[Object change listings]
-----
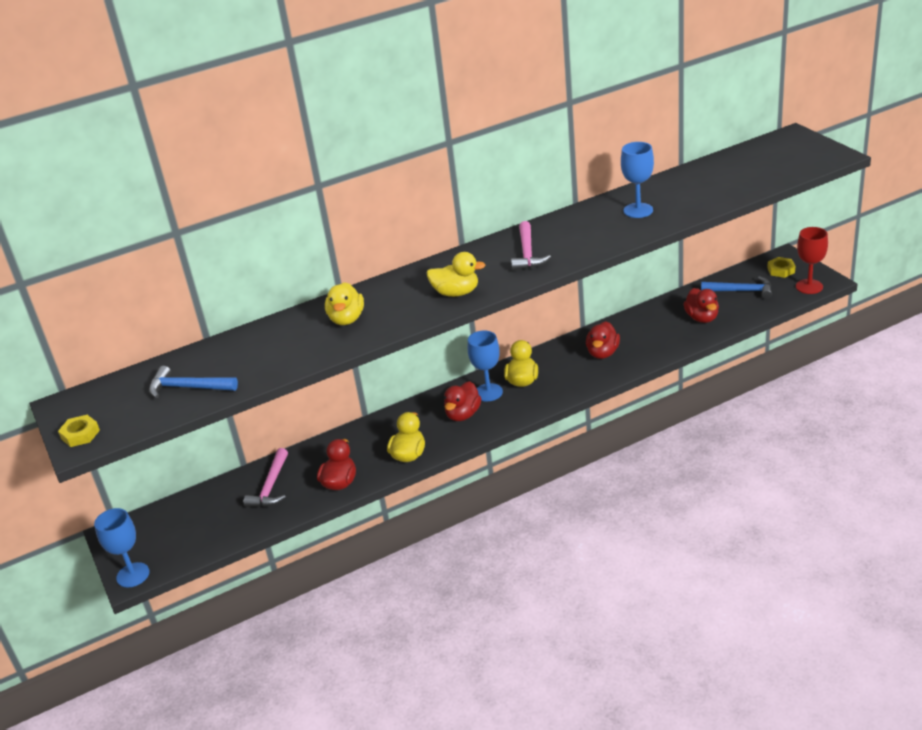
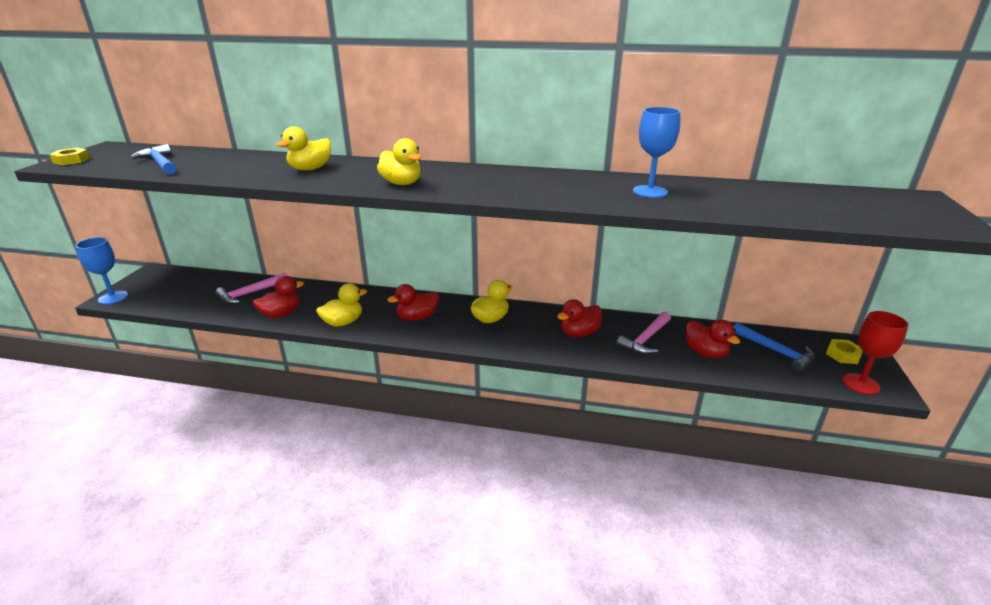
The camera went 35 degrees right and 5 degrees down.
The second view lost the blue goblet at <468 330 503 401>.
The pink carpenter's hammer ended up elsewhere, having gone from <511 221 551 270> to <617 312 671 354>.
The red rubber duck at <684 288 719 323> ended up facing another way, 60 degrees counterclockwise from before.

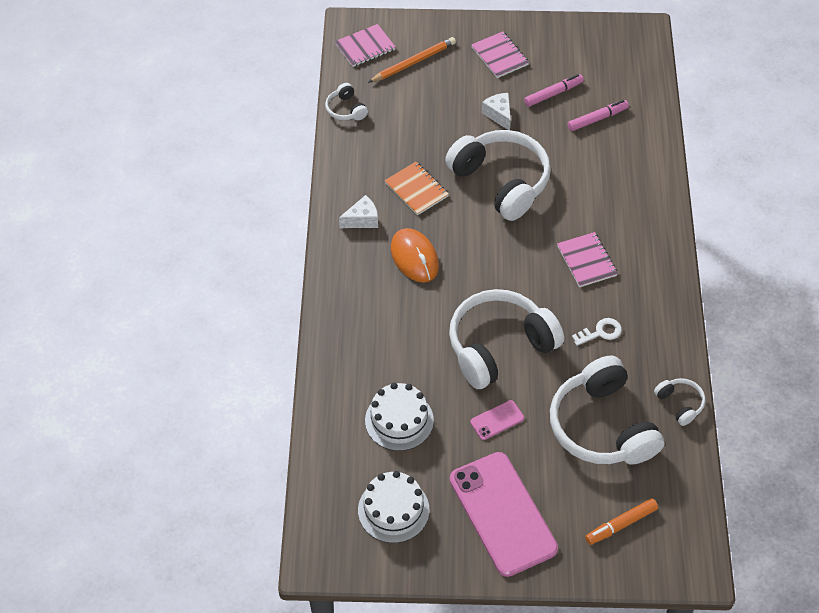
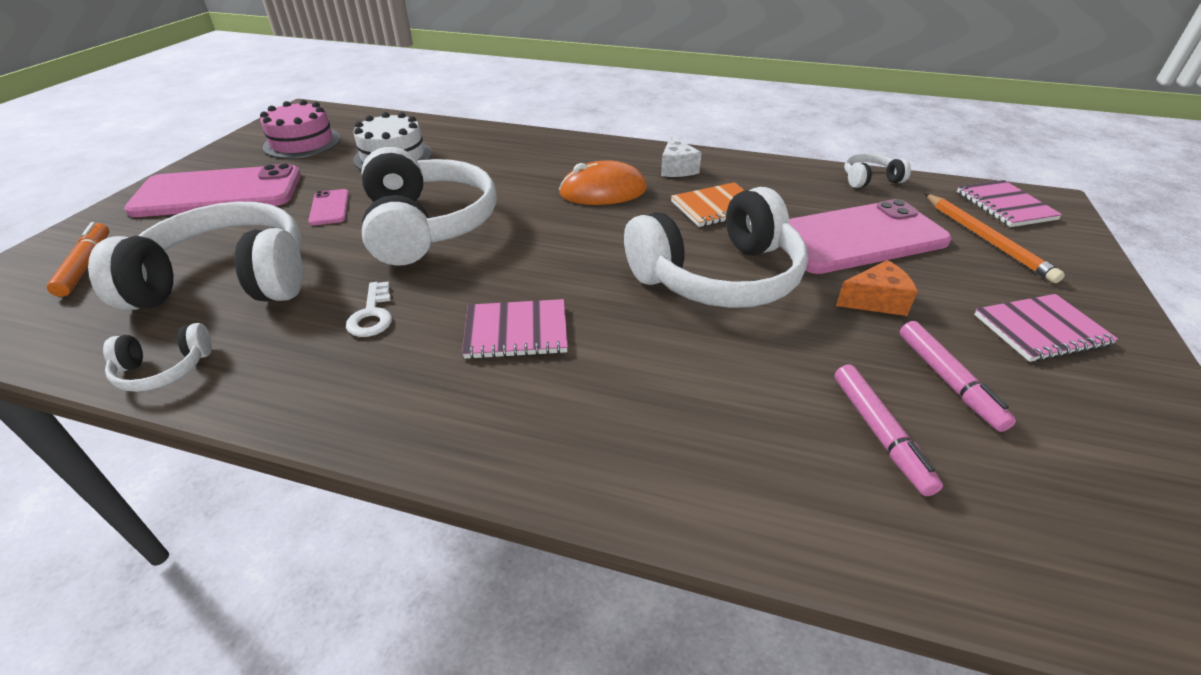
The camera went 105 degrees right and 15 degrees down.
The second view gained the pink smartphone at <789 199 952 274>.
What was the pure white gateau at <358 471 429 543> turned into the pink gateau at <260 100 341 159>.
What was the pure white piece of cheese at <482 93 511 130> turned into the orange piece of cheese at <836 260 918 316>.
-----
◆ Work required ◆
Although the records contain pictures, only the text should be copied, exactly as it stands.

◆ Output for this task ◆
The camera went 35 degrees right and 5 degrees down.
The second view lost the blue goblet at <468 330 503 401>.
The pink carpenter's hammer ended up elsewhere, having gone from <511 221 551 270> to <617 312 671 354>.
The red rubber duck at <684 288 719 323> ended up facing another way, 60 degrees counterclockwise from before.

The camera went 105 degrees right and 15 degrees down.
The second view gained the pink smartphone at <789 199 952 274>.
What was the pure white gateau at <358 471 429 543> turned into the pink gateau at <260 100 341 159>.
What was the pure white piece of cheese at <482 93 511 130> turned into the orange piece of cheese at <836 260 918 316>.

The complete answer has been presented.